Data shown>

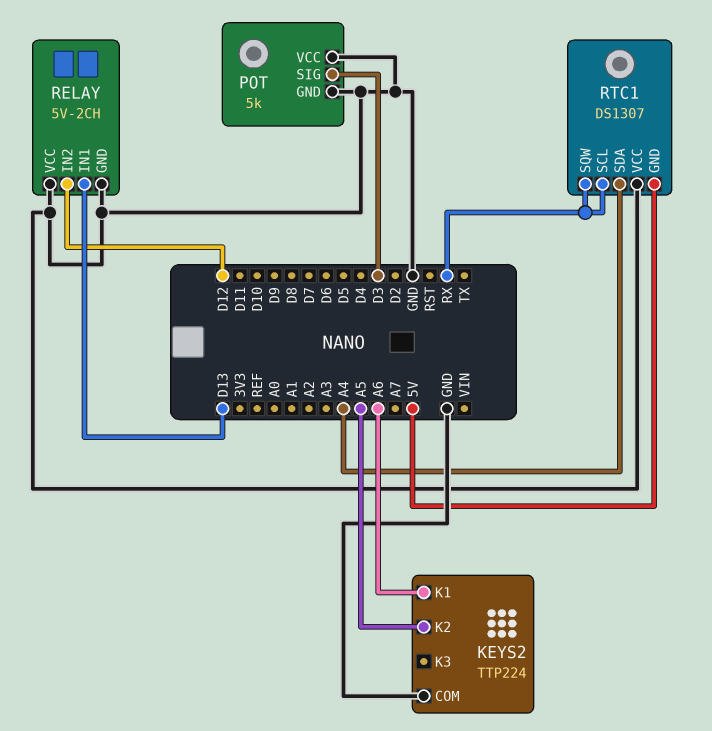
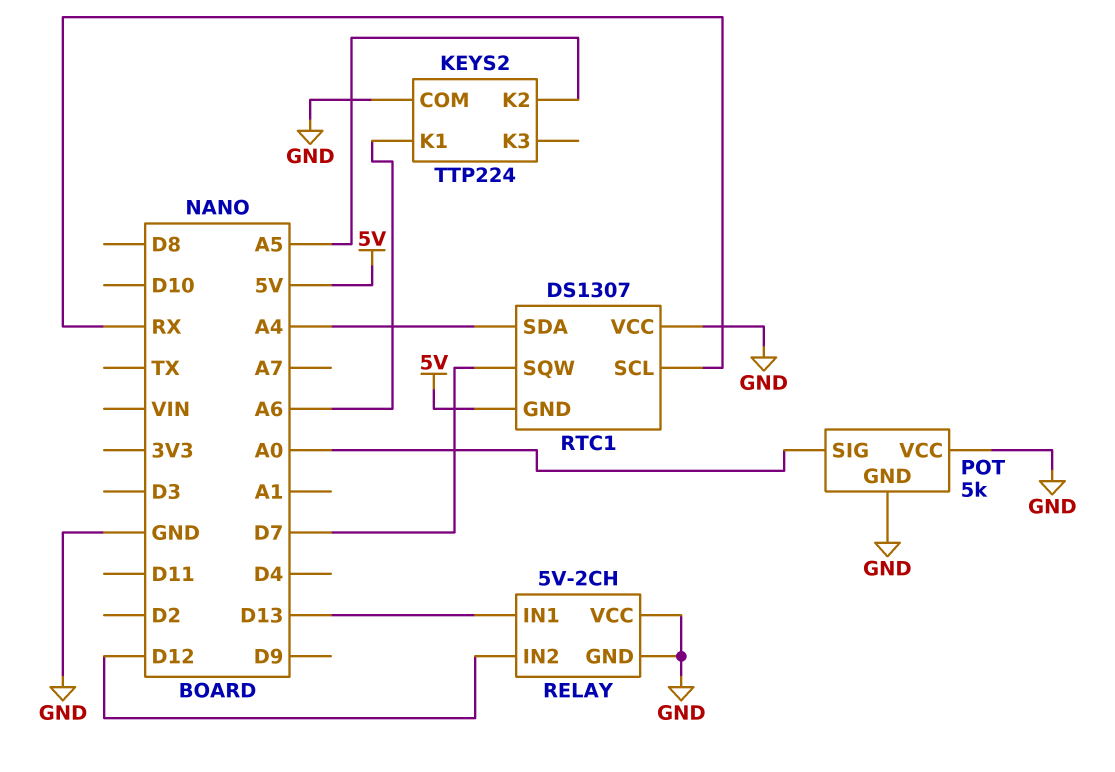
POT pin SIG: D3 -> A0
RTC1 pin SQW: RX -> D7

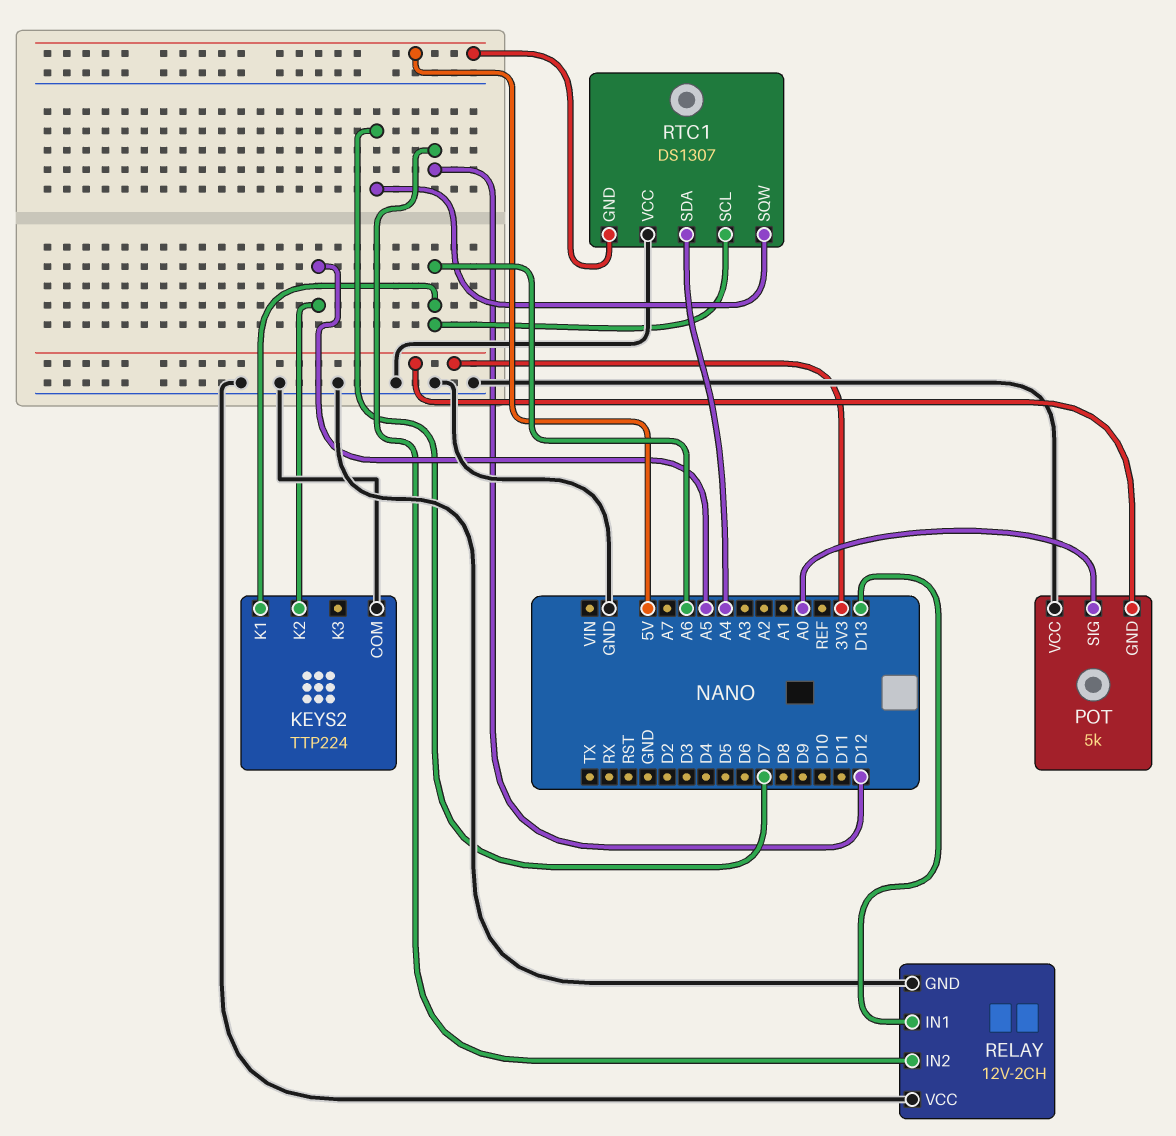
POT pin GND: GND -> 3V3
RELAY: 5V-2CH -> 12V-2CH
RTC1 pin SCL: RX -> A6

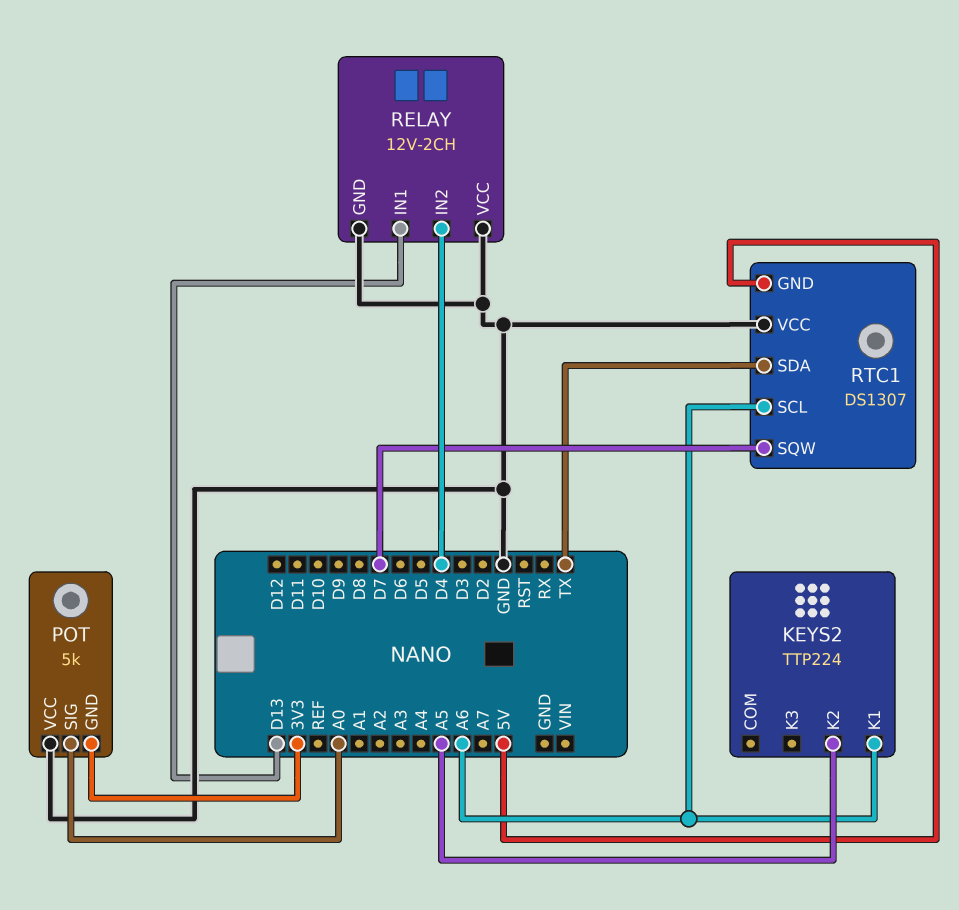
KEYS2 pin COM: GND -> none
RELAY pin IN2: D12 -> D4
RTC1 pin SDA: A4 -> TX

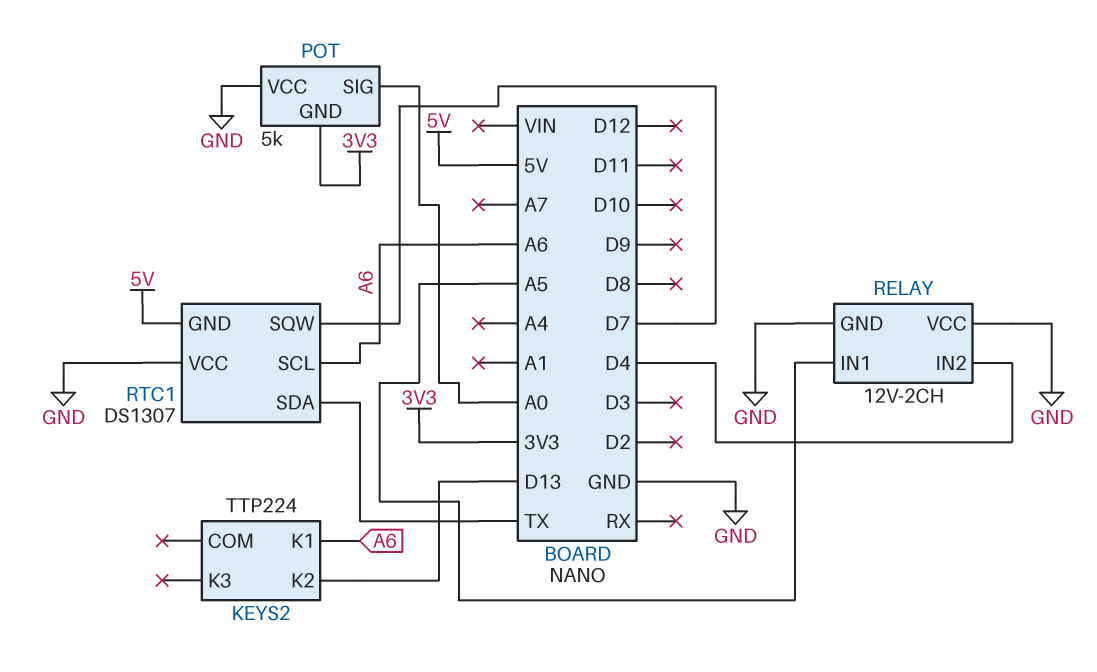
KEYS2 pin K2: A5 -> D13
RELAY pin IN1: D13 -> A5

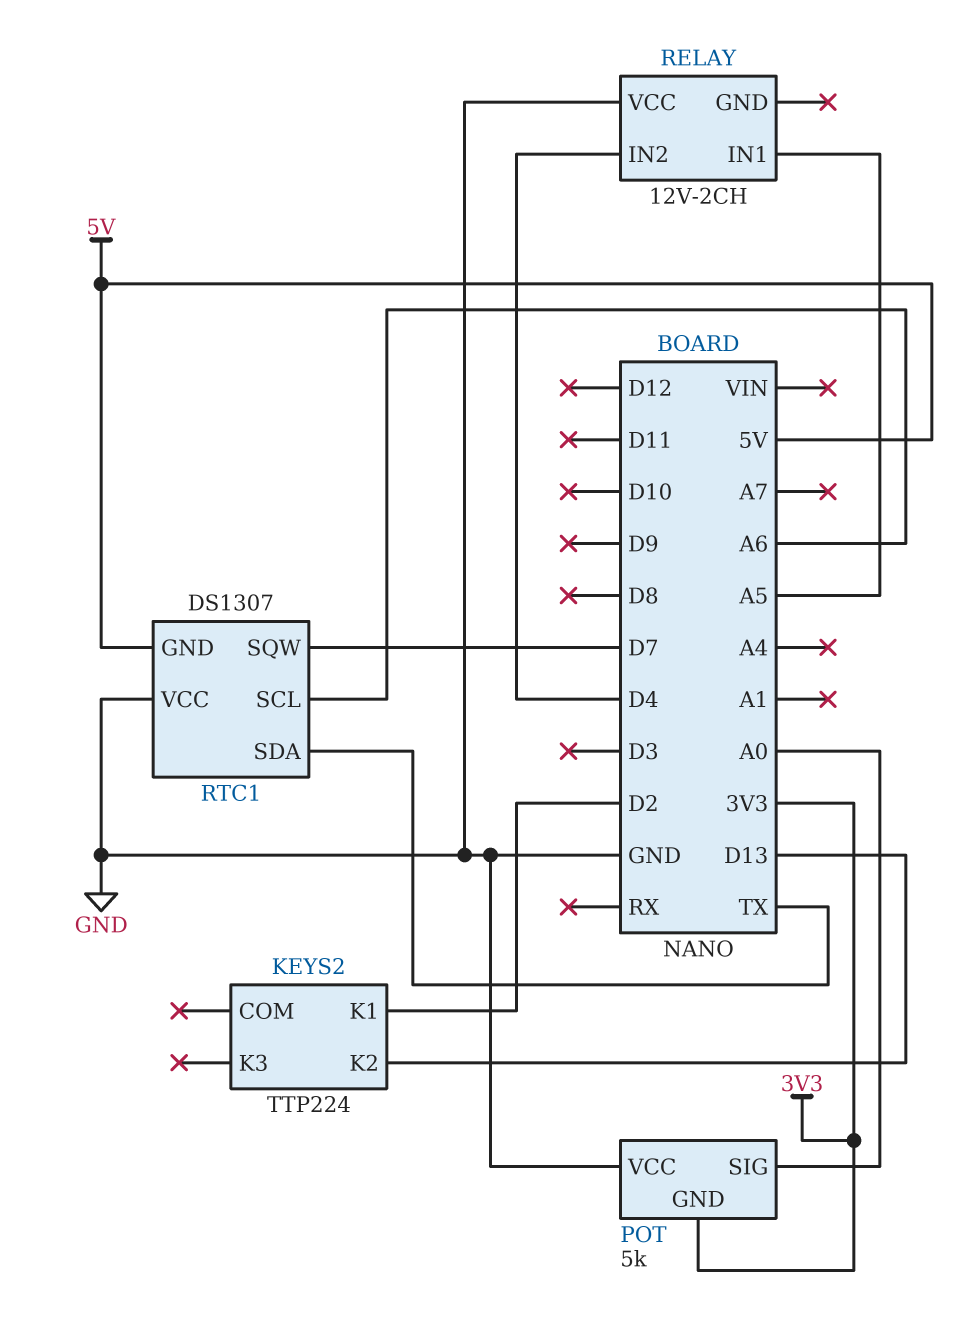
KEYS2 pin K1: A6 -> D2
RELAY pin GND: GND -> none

What the task requires> Out of the records above, pick each line that contains the string "RELAY".

Output of the task>
RELAY: 5V-2CH -> 12V-2CH
RELAY pin IN2: D12 -> D4
RELAY pin IN1: D13 -> A5
RELAY pin GND: GND -> none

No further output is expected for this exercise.